§ **Problem to work on**: Look through the entries below and show every line containing the word "brown".
───── Extracted data ─────
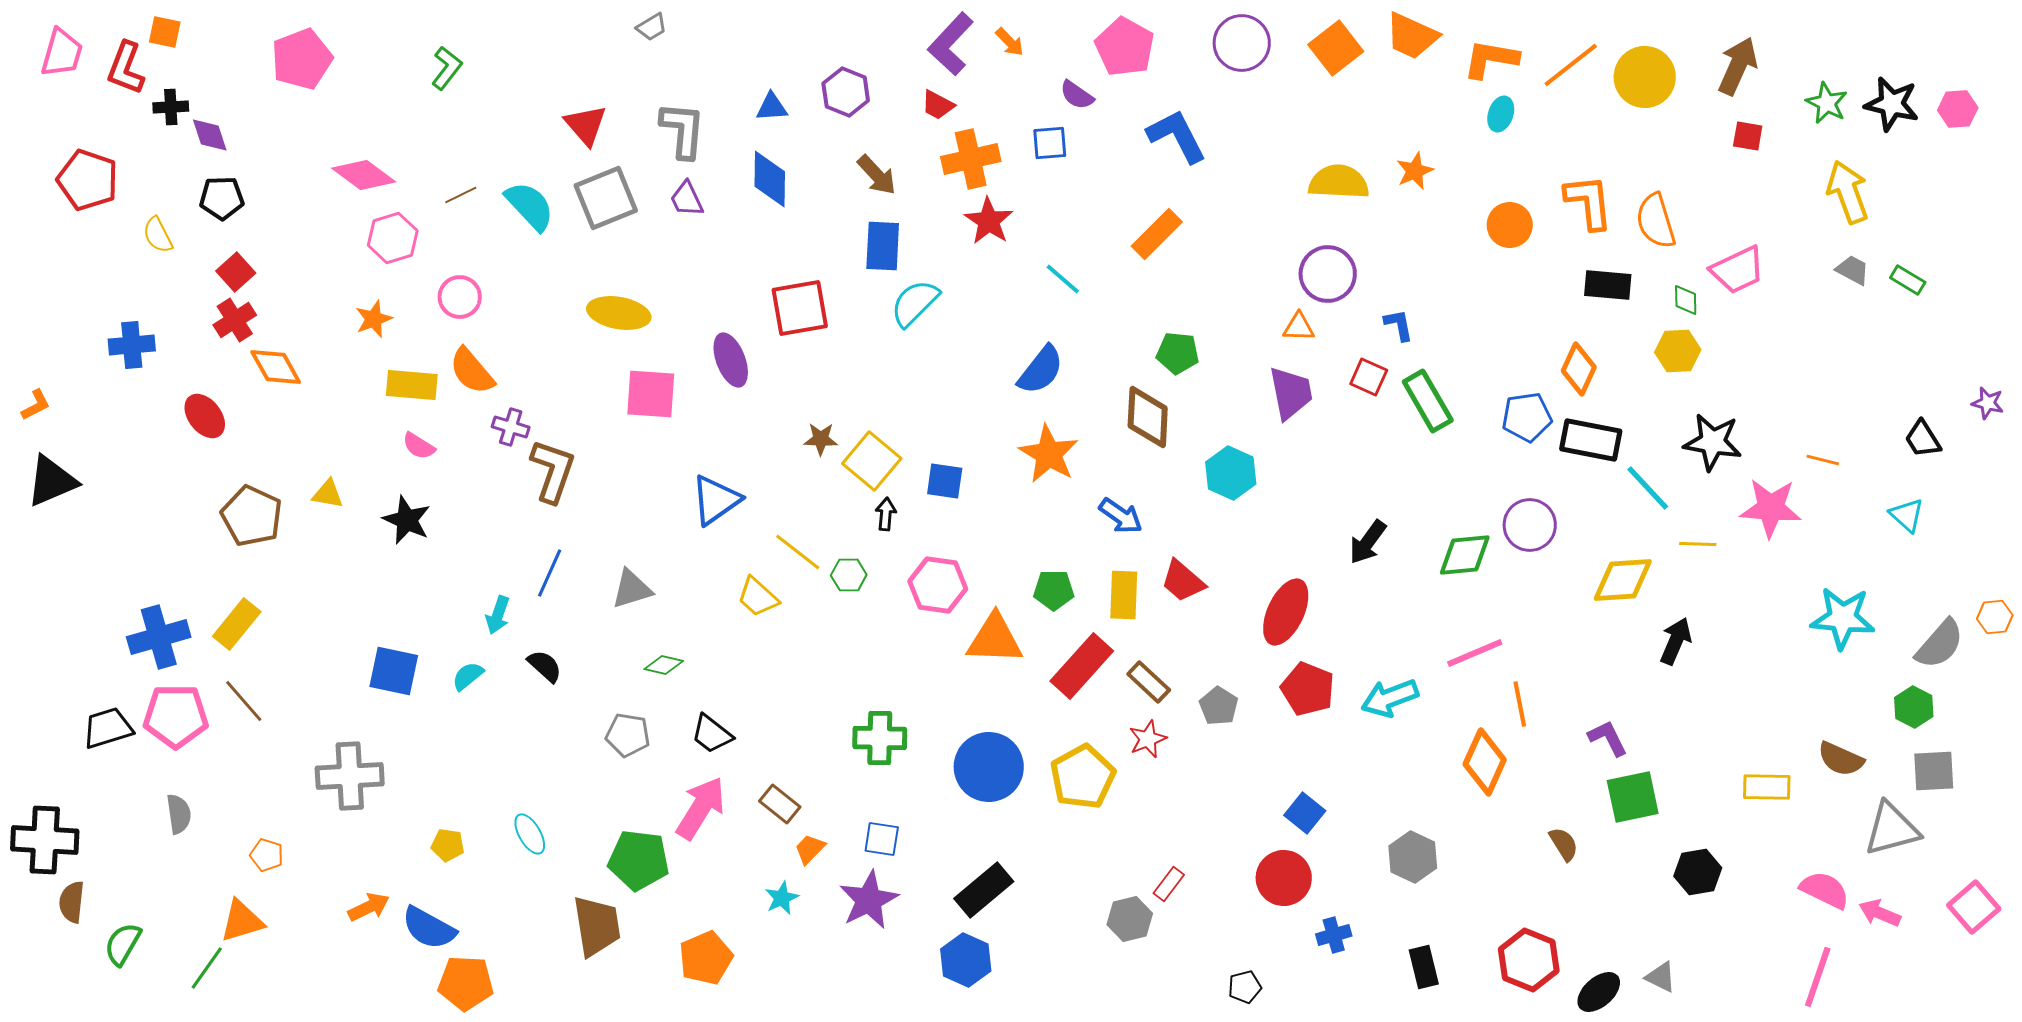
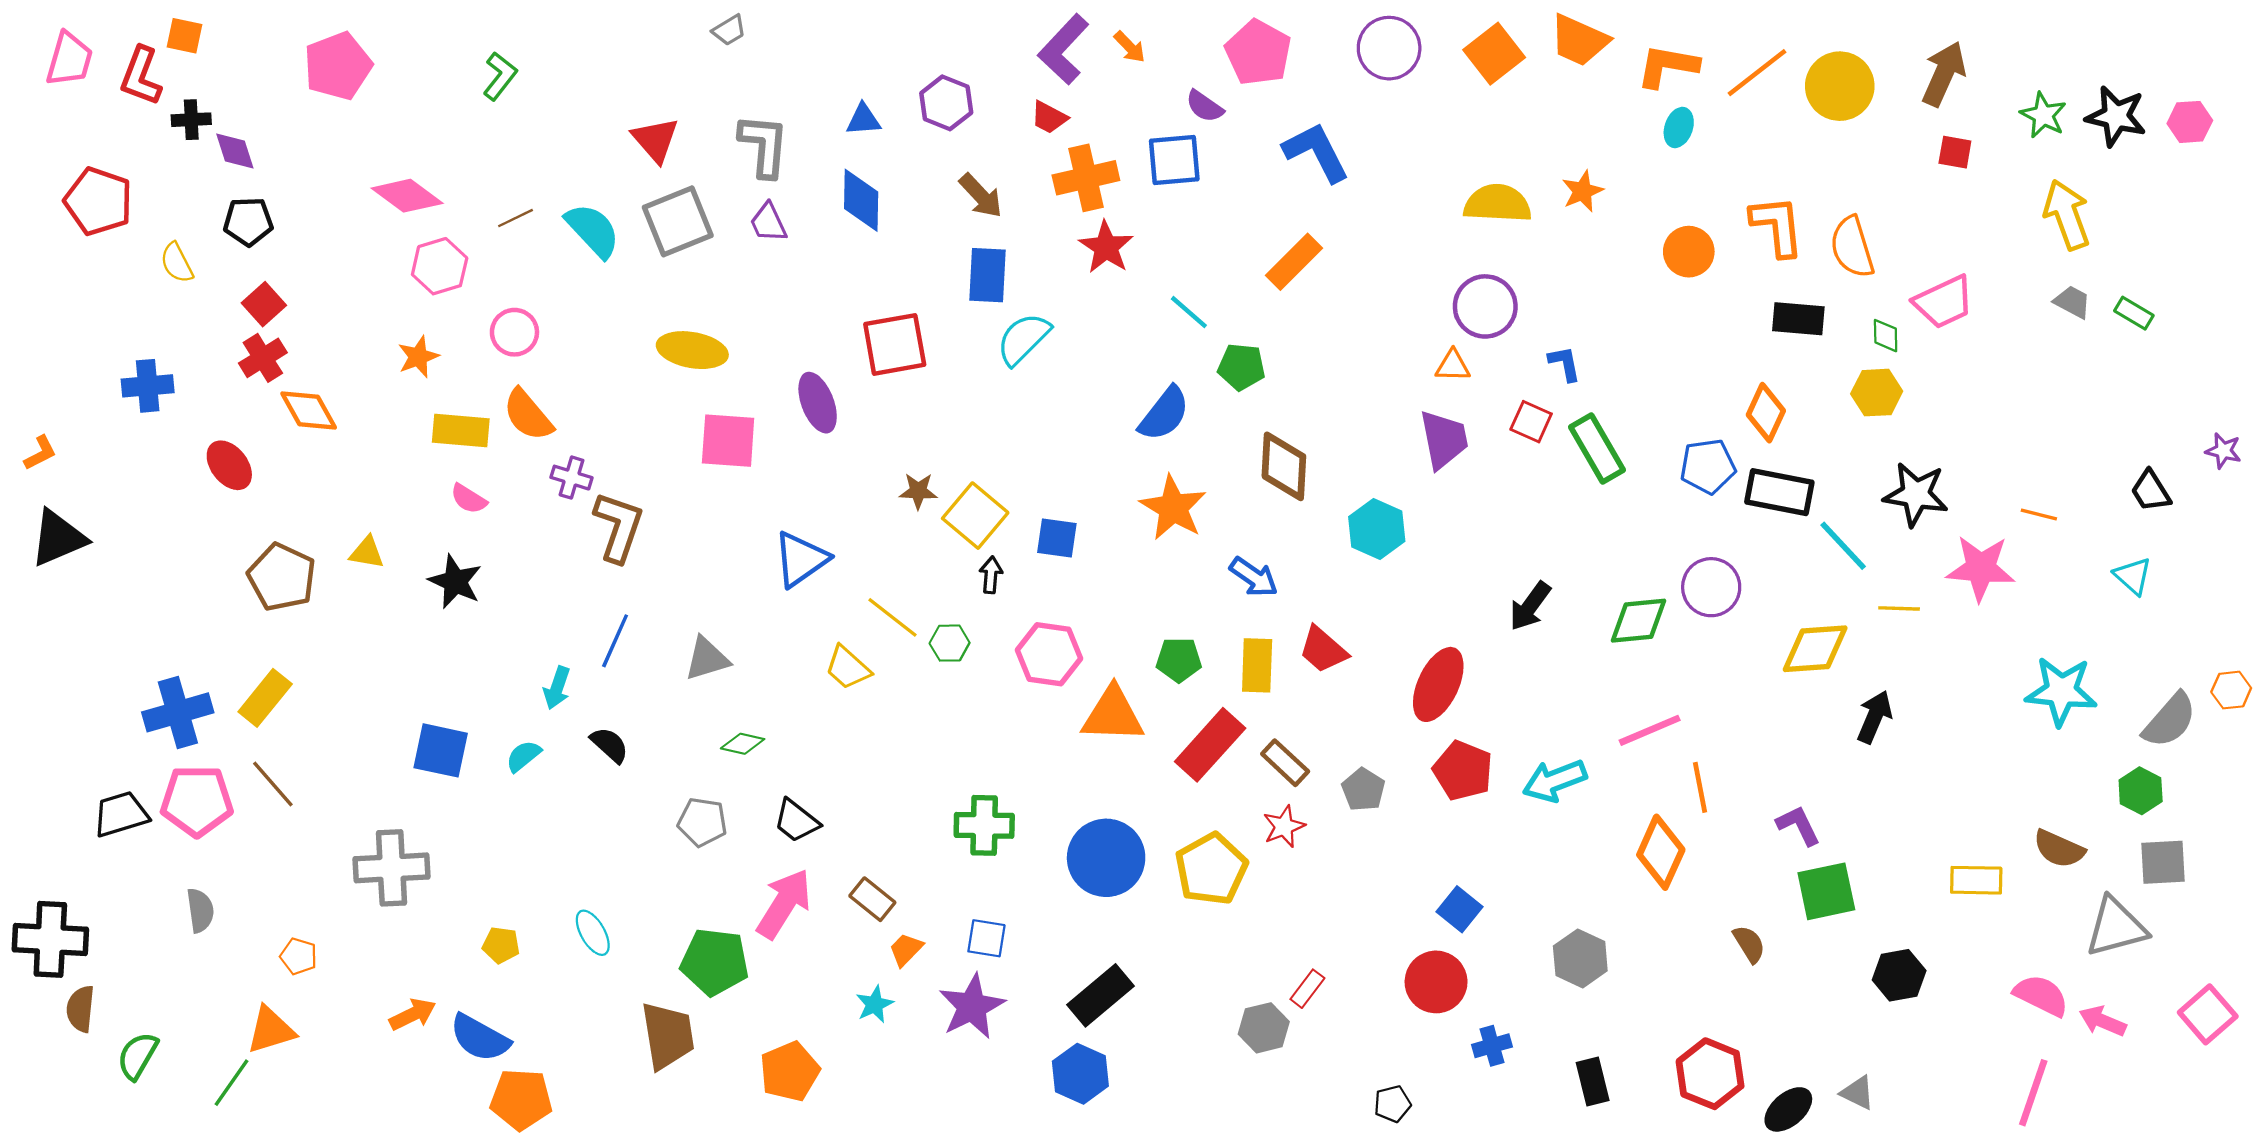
blue square: (1050, 143) -> (1174, 160), size x1.4
green pentagon: (1178, 353) -> (1241, 367), moved

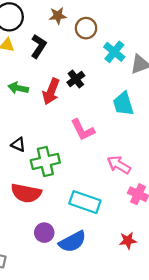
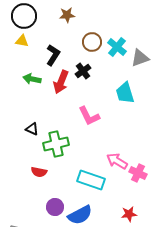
brown circle: (86, 28) -> (92, 42), moved
black L-shape: (39, 46) -> (53, 55), moved
pink arrow: (119, 165) -> (117, 161), moved
red semicircle: (26, 193) -> (39, 172), size x0.6

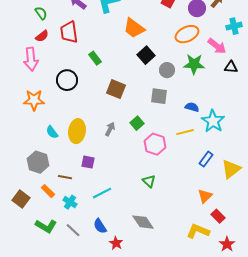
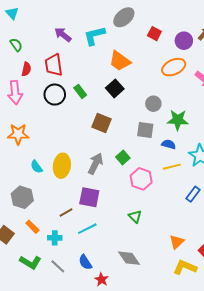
green semicircle: (41, 13) -> (16, 45), moved
red semicircle: (42, 36) -> (26, 69), turned -40
black square: (146, 55) -> (115, 88), moved
green star: (194, 64) -> (178, 120), moved
black circle: (67, 80) -> (55, 95), moved
blue semicircle: (192, 107) -> (169, 144), moved
gray arrow: (110, 129) -> (95, 164), size x1.5
purple square: (88, 162) -> (89, 197), moved, size x1.5
brown line: (65, 177) -> (66, 212), moved, turned -40
orange triangle: (205, 196) -> (177, 242), moved
cyan cross: (70, 202) -> (55, 238), turned -32

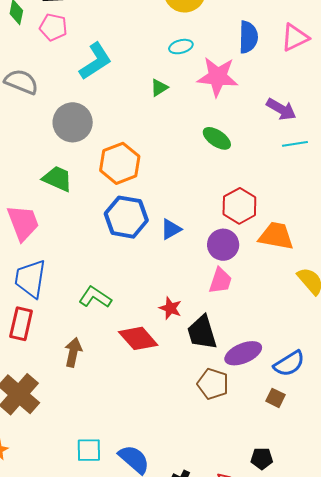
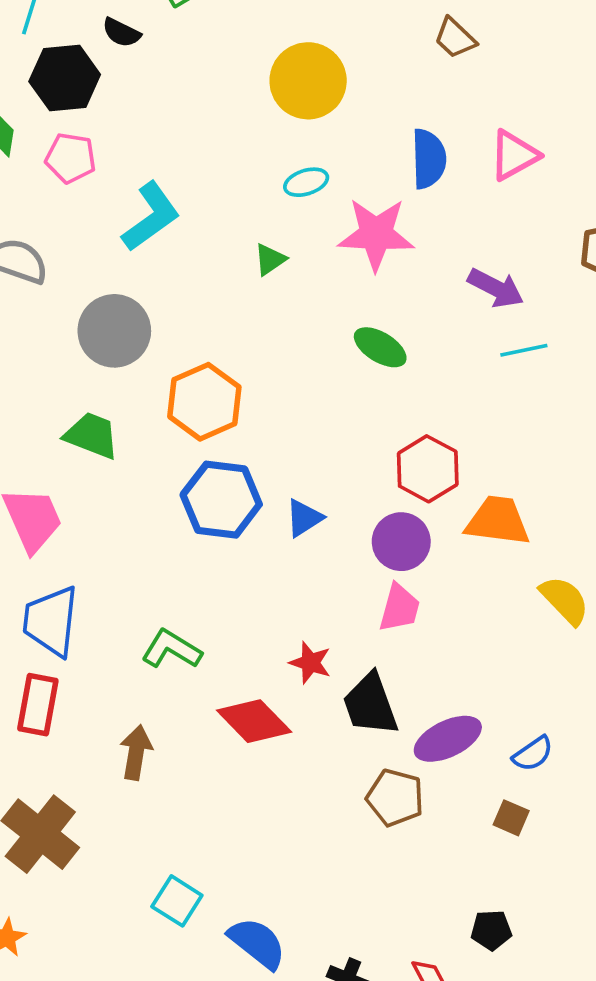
blue semicircle: (289, 364) -> (533, 754), size x0.7
cyan square: (89, 450) -> (177, 901), moved, turned 36

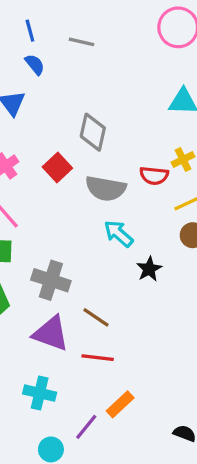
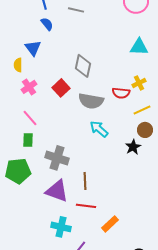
black star: (149, 269) -> (133, 147), moved
brown line: (96, 317) -> (85, 181), turned 54
cyan cross: (40, 393) -> (61, 227), moved
orange rectangle: (120, 404) -> (110, 224), moved

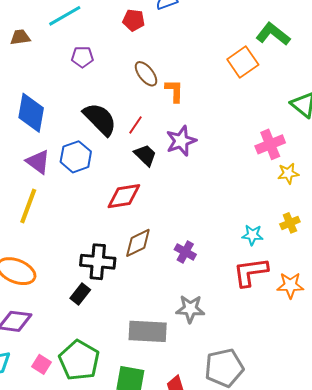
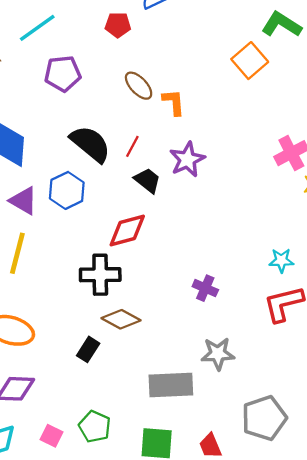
purple pentagon: (82, 57) -> (63, 74), size x1.4
brown diamond: (138, 243) -> (121, 319), moved, turned 60
black cross: (98, 262) -> (100, 275), moved
green pentagon: (79, 360) -> (95, 427), size x0.7

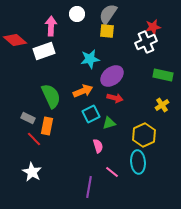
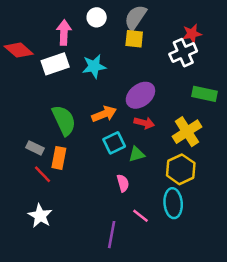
cyan star: (90, 59) -> (94, 66), moved
yellow cross: (162, 105) -> (187, 132), moved, size x1.6

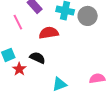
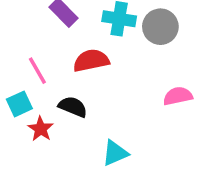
pink line: (18, 22) -> (37, 71), moved
pink semicircle: (97, 78) -> (178, 96), moved

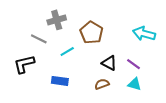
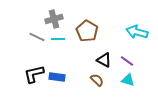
cyan line: (67, 52) -> (58, 39), moved, turned 32
black L-shape: (24, 64) -> (34, 74), moved
brown semicircle: (102, 84) -> (97, 80), turned 64

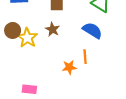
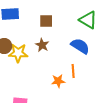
yellow star: (27, 38) -> (18, 53), turned -30

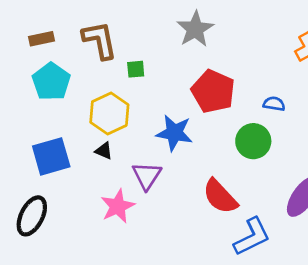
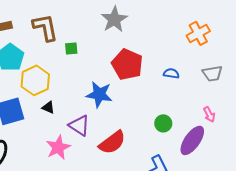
yellow hexagon: (109, 113) -> (35, 80), moved
green circle: (253, 141) -> (163, 123), moved, size x0.7
purple triangle: (147, 176) -> (79, 125), turned -30
red semicircle: (220, 197) -> (112, 142), moved, turned -84

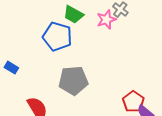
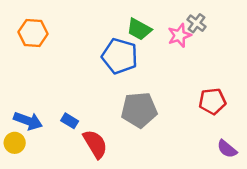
blue rectangle: (11, 68) -> (70, 121), moved
red pentagon: (133, 102) -> (212, 101), moved, turned 30

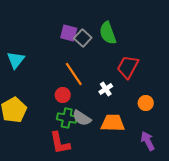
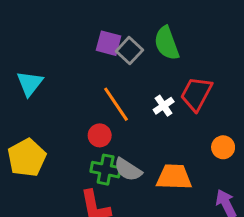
white cross: (106, 89) -> (164, 106), moved

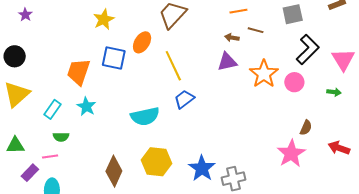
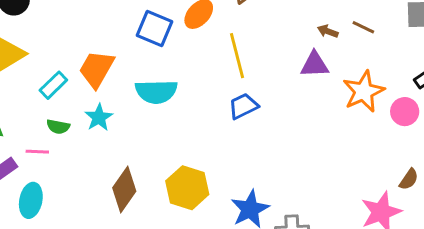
orange trapezoid: (79, 72) -> (97, 69), moved
cyan star: (86, 106) -> (99, 117), moved
cyan semicircle: (145, 116) -> (156, 92), moved

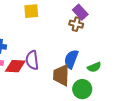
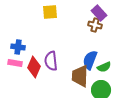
red diamond: (15, 66) -> (34, 67), turned -70
green semicircle: (94, 67) -> (104, 67), moved

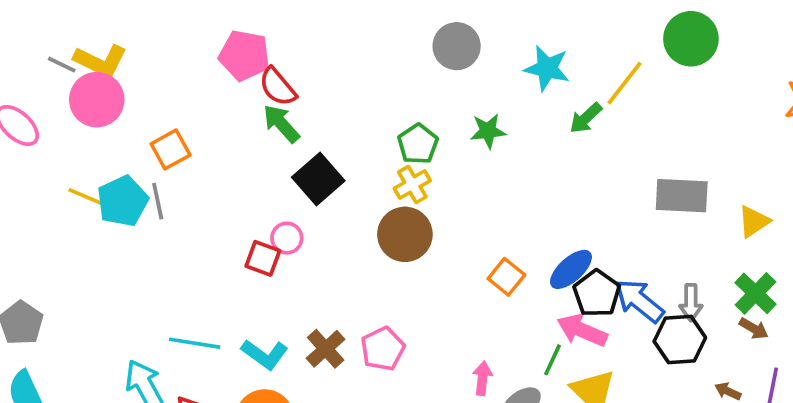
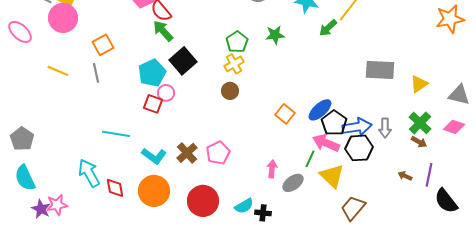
cyan pentagon: (123, 201) -> (152, 73), moved
brown circle: (405, 234) -> (230, 91), size x0.6
blue arrow: (639, 301) -> (357, 127), turned 132
black hexagon: (680, 340) -> (359, 148), moved
cyan line: (195, 343) -> (116, 134), moved

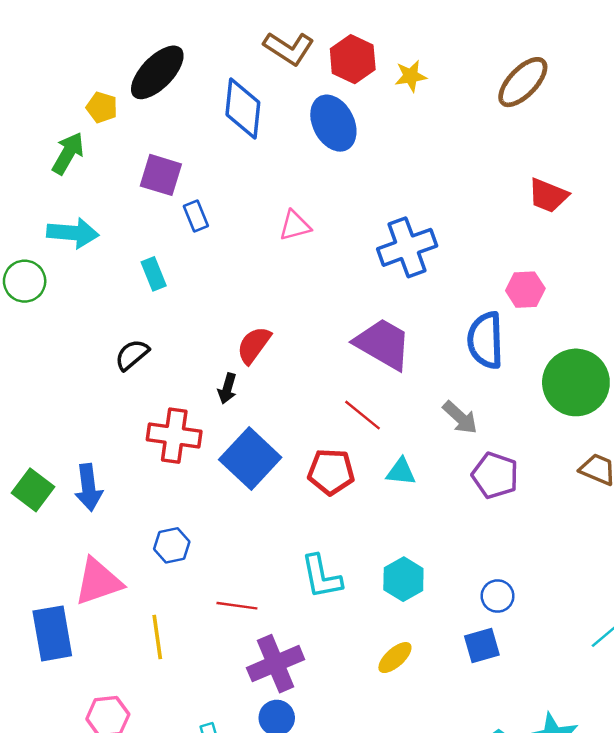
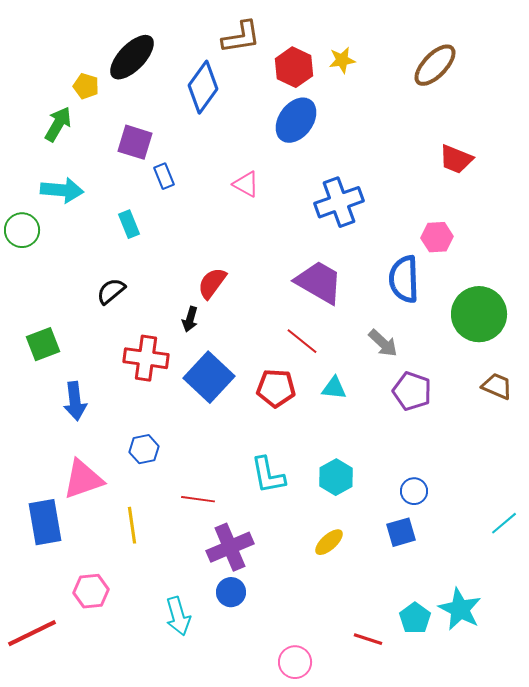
brown L-shape: (289, 48) -> (241, 37), turned -42
red hexagon: (353, 59) -> (294, 67), moved
blue diamond: (243, 109) -> (203, 87), turned 30
blue ellipse: (333, 123) -> (296, 120), moved, turned 63
pink triangle: (295, 226) -> (246, 184), turned 44
green square: (33, 490) -> (43, 344), moved, turned 32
─────
§ **Answer box**:
brown circle: (86, 28) -> (92, 42), moved
brown line: (65, 177) -> (66, 212), moved, turned -40
brown line: (96, 317) -> (85, 181), turned 54
brown diamond: (138, 243) -> (121, 319), moved, turned 60
brown semicircle: (102, 84) -> (97, 80), turned 64
brown circle: (405, 234) -> (230, 91), size x0.6
brown L-shape: (289, 48) -> (241, 37), turned -42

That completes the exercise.